WHAT NEEDS TO BE DONE =
The result should be the listing below, restated exactly, with its pictures left out.
━━━━━ PROVIDED DATA
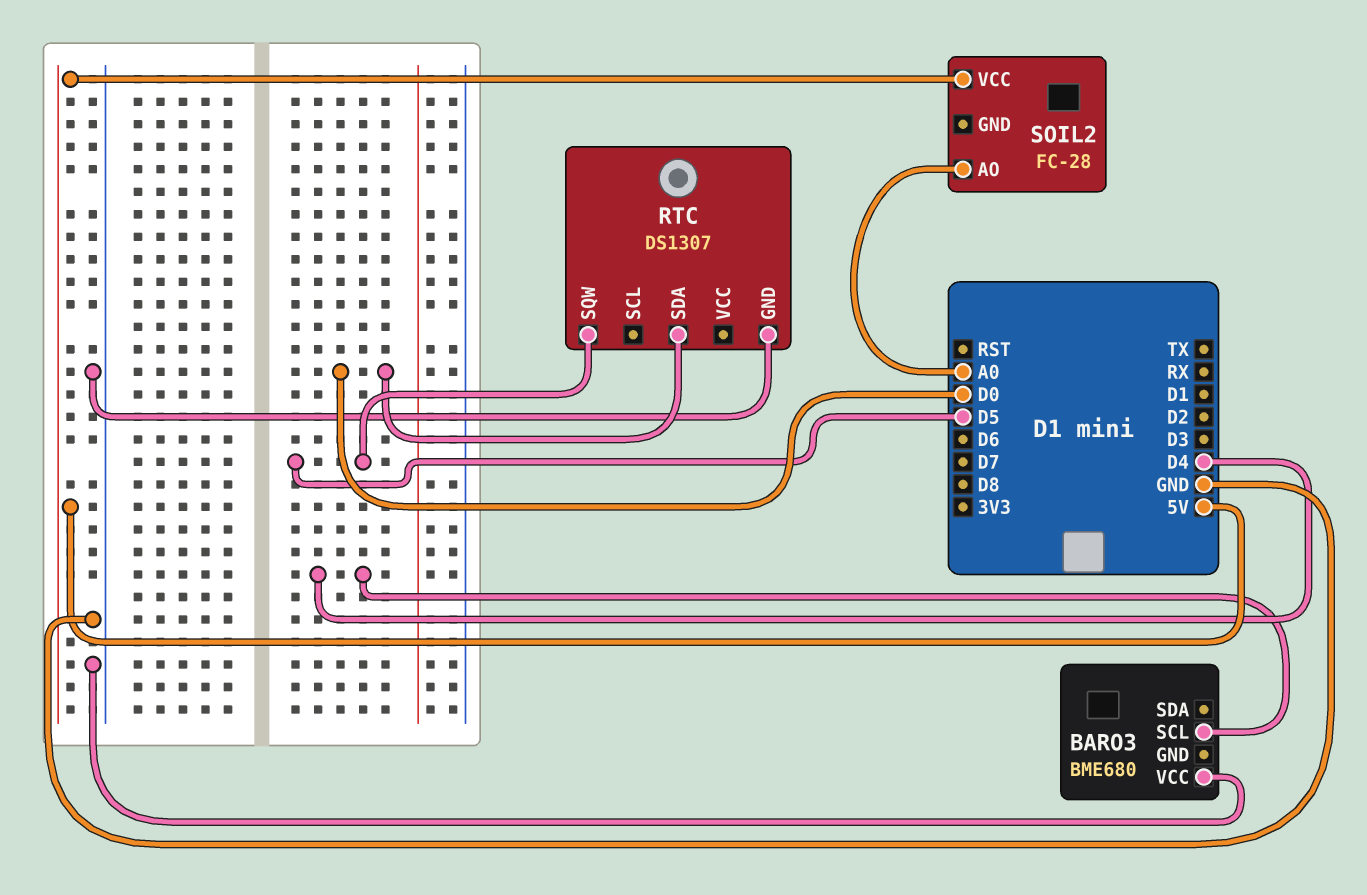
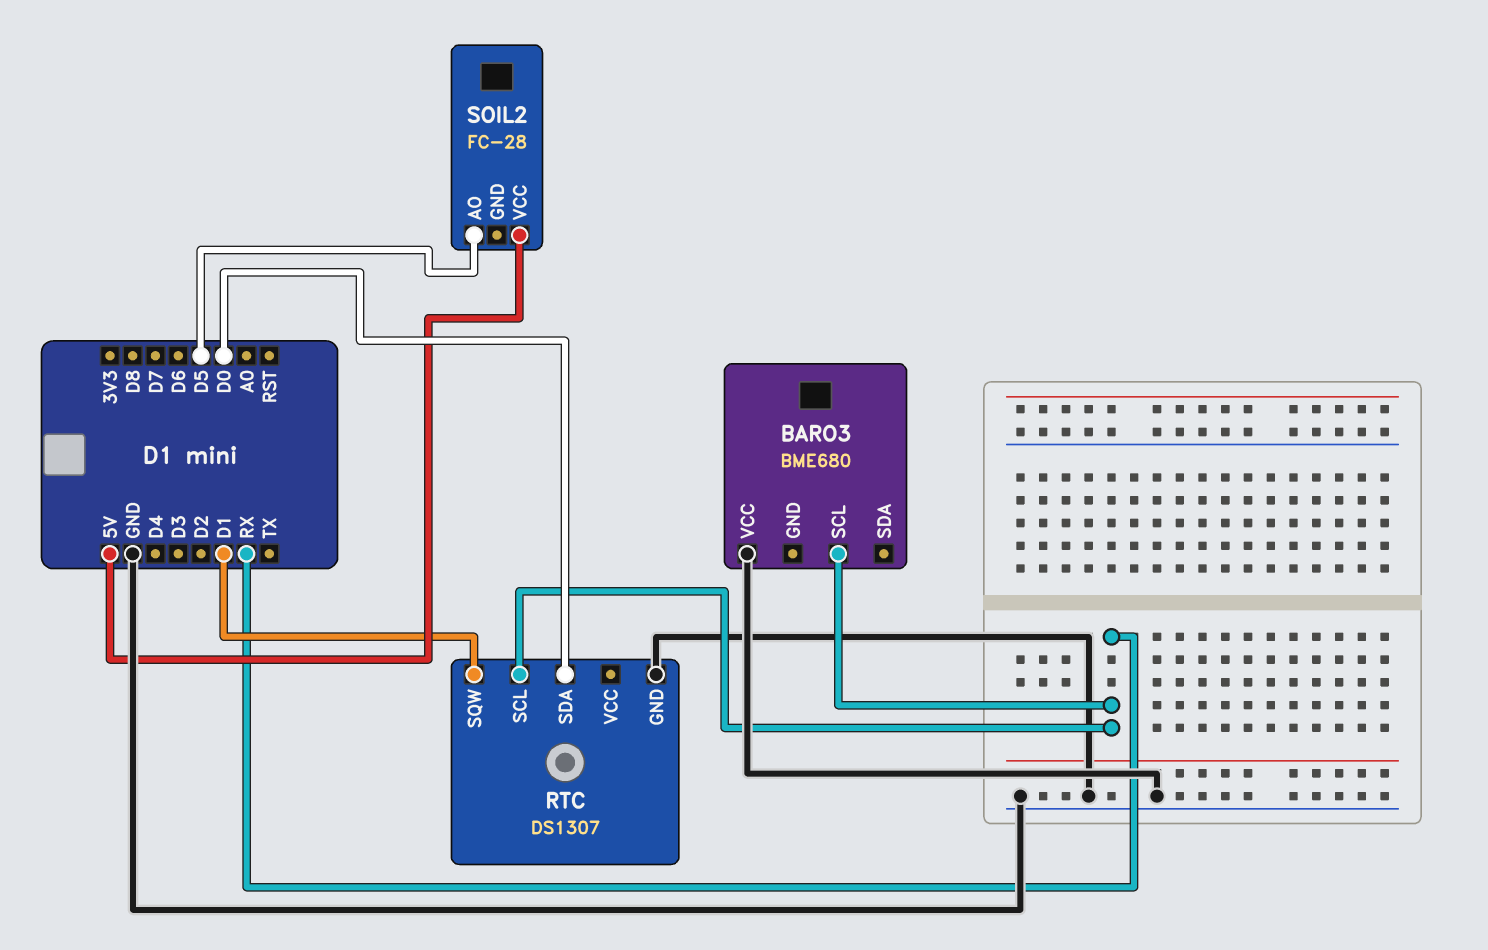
BARO3 pin SCL: D4 -> RX
RTC pin SCL: none -> RX
RTC pin SQW: D5 -> D1
SOIL2 pin AO: A0 -> D5

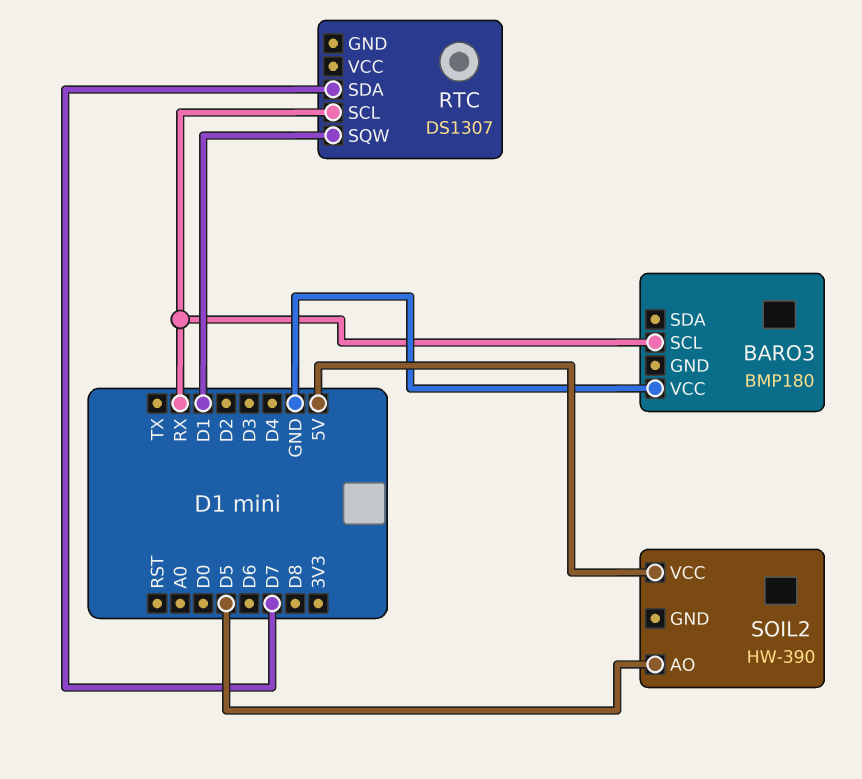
BARO3: BME680 -> BMP180
RTC pin GND: GND -> none
RTC pin SDA: D0 -> D7
SOIL2: FC-28 -> HW-390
━━━━━━━━━━
WRITTEN RESPONSE =
BARO3 pin SCL: D4 -> RX
RTC pin SCL: none -> RX
RTC pin SQW: D5 -> D1
SOIL2 pin AO: A0 -> D5

BARO3: BME680 -> BMP180
RTC pin GND: GND -> none
RTC pin SDA: D0 -> D7
SOIL2: FC-28 -> HW-390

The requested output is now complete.